WHAT THE TASK ASKS ->
Repeat the entries exactly. Leave nothing out.

[DATA TO EXAMINE — start]

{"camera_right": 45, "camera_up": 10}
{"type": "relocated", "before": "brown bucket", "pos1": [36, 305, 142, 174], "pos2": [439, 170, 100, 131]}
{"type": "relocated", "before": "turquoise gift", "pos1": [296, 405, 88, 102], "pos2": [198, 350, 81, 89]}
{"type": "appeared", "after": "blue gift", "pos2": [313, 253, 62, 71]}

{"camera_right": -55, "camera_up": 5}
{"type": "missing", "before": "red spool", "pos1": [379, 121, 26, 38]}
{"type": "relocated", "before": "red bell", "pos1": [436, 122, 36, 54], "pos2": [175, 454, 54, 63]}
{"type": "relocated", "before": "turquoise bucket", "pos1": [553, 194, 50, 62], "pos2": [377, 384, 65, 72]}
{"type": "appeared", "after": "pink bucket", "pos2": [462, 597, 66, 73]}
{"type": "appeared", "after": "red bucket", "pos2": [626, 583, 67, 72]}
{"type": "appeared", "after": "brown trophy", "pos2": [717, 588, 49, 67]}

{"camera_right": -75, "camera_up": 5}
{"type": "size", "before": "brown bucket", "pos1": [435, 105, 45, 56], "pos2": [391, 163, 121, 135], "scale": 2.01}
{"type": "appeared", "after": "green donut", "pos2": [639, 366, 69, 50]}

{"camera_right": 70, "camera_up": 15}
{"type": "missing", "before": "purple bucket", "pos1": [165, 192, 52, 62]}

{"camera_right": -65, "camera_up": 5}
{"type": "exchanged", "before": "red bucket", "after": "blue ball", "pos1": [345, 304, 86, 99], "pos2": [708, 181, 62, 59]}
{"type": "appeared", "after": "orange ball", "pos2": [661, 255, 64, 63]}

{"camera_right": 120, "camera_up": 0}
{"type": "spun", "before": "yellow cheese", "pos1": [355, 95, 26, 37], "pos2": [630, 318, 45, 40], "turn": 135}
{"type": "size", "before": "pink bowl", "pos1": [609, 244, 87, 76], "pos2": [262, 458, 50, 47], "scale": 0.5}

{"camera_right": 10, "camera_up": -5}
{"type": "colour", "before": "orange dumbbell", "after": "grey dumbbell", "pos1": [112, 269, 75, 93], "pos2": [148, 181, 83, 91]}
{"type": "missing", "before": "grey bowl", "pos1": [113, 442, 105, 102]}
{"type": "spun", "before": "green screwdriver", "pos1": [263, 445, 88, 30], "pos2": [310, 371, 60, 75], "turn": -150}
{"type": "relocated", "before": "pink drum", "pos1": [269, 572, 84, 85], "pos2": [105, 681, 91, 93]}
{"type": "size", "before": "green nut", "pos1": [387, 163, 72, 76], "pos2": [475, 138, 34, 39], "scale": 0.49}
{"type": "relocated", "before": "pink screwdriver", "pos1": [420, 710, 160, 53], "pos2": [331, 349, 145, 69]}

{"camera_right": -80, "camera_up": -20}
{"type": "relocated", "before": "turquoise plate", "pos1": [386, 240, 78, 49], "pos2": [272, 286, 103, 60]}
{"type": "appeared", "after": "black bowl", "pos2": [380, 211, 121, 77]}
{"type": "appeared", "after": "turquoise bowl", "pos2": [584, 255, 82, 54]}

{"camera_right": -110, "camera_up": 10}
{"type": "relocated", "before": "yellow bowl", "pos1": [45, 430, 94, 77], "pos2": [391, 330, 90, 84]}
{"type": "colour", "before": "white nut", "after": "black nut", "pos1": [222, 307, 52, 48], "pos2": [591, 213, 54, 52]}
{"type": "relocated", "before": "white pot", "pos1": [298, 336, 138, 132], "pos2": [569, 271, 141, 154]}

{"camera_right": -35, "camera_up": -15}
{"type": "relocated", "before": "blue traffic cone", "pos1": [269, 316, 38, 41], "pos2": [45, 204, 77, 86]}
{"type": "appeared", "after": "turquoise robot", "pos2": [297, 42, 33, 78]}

[DATA TO EXAMINE — finish]

SOLUTION TO THIS PROBLEM ->
{"camera_right": 45, "camera_up": 10}
{"type": "relocated", "before": "brown bucket", "pos1": [36, 305, 142, 174], "pos2": [439, 170, 100, 131]}
{"type": "relocated", "before": "turquoise gift", "pos1": [296, 405, 88, 102], "pos2": [198, 350, 81, 89]}
{"type": "appeared", "after": "blue gift", "pos2": [313, 253, 62, 71]}

{"camera_right": -55, "camera_up": 5}
{"type": "missing", "before": "red spool", "pos1": [379, 121, 26, 38]}
{"type": "relocated", "before": "red bell", "pos1": [436, 122, 36, 54], "pos2": [175, 454, 54, 63]}
{"type": "relocated", "before": "turquoise bucket", "pos1": [553, 194, 50, 62], "pos2": [377, 384, 65, 72]}
{"type": "appeared", "after": "pink bucket", "pos2": [462, 597, 66, 73]}
{"type": "appeared", "after": "red bucket", "pos2": [626, 583, 67, 72]}
{"type": "appeared", "after": "brown trophy", "pos2": [717, 588, 49, 67]}

{"camera_right": -75, "camera_up": 5}
{"type": "size", "before": "brown bucket", "pos1": [435, 105, 45, 56], "pos2": [391, 163, 121, 135], "scale": 2.01}
{"type": "appeared", "after": "green donut", "pos2": [639, 366, 69, 50]}

{"camera_right": 70, "camera_up": 15}
{"type": "missing", "before": "purple bucket", "pos1": [165, 192, 52, 62]}

{"camera_right": -65, "camera_up": 5}
{"type": "exchanged", "before": "red bucket", "after": "blue ball", "pos1": [345, 304, 86, 99], "pos2": [708, 181, 62, 59]}
{"type": "appeared", "after": "orange ball", "pos2": [661, 255, 64, 63]}

{"camera_right": 120, "camera_up": 0}
{"type": "spun", "before": "yellow cheese", "pos1": [355, 95, 26, 37], "pos2": [630, 318, 45, 40], "turn": 135}
{"type": "size", "before": "pink bowl", "pos1": [609, 244, 87, 76], "pos2": [262, 458, 50, 47], "scale": 0.5}

{"camera_right": 10, "camera_up": -5}
{"type": "colour", "before": "orange dumbbell", "after": "grey dumbbell", "pos1": [112, 269, 75, 93], "pos2": [148, 181, 83, 91]}
{"type": "missing", "before": "grey bowl", "pos1": [113, 442, 105, 102]}
{"type": "spun", "before": "green screwdriver", "pos1": [263, 445, 88, 30], "pos2": [310, 371, 60, 75], "turn": -150}
{"type": "relocated", "before": "pink drum", "pos1": [269, 572, 84, 85], "pos2": [105, 681, 91, 93]}
{"type": "size", "before": "green nut", "pos1": [387, 163, 72, 76], "pos2": [475, 138, 34, 39], "scale": 0.49}
{"type": "relocated", "before": "pink screwdriver", "pos1": [420, 710, 160, 53], "pos2": [331, 349, 145, 69]}

{"camera_right": -80, "camera_up": -20}
{"type": "relocated", "before": "turquoise plate", "pos1": [386, 240, 78, 49], "pos2": [272, 286, 103, 60]}
{"type": "appeared", "after": "black bowl", "pos2": [380, 211, 121, 77]}
{"type": "appeared", "after": "turquoise bowl", "pos2": [584, 255, 82, 54]}

{"camera_right": -110, "camera_up": 10}
{"type": "relocated", "before": "yellow bowl", "pos1": [45, 430, 94, 77], "pos2": [391, 330, 90, 84]}
{"type": "colour", "before": "white nut", "after": "black nut", "pos1": [222, 307, 52, 48], "pos2": [591, 213, 54, 52]}
{"type": "relocated", "before": "white pot", "pos1": [298, 336, 138, 132], "pos2": [569, 271, 141, 154]}

{"camera_right": -35, "camera_up": -15}
{"type": "relocated", "before": "blue traffic cone", "pos1": [269, 316, 38, 41], "pos2": [45, 204, 77, 86]}
{"type": "appeared", "after": "turquoise robot", "pos2": [297, 42, 33, 78]}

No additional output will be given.